Collected data entries:
————
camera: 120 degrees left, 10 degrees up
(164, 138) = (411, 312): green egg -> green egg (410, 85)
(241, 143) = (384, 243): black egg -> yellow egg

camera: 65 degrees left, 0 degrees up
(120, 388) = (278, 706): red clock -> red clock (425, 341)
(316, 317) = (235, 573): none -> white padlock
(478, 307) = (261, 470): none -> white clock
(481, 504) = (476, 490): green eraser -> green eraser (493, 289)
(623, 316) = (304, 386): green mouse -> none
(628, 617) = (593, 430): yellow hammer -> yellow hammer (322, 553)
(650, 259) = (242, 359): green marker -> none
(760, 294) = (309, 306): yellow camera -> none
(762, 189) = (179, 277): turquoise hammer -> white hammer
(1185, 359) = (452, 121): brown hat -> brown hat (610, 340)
————
**Task to carry out**: Output all of the data again, exactly.

**Answer to the problem**:
camera: 120 degrees left, 10 degrees up
(164, 138) = (411, 312): green egg -> green egg (410, 85)
(241, 143) = (384, 243): black egg -> yellow egg

camera: 65 degrees left, 0 degrees up
(120, 388) = (278, 706): red clock -> red clock (425, 341)
(316, 317) = (235, 573): none -> white padlock
(478, 307) = (261, 470): none -> white clock
(481, 504) = (476, 490): green eraser -> green eraser (493, 289)
(623, 316) = (304, 386): green mouse -> none
(628, 617) = (593, 430): yellow hammer -> yellow hammer (322, 553)
(650, 259) = (242, 359): green marker -> none
(760, 294) = (309, 306): yellow camera -> none
(762, 189) = (179, 277): turquoise hammer -> white hammer
(1185, 359) = (452, 121): brown hat -> brown hat (610, 340)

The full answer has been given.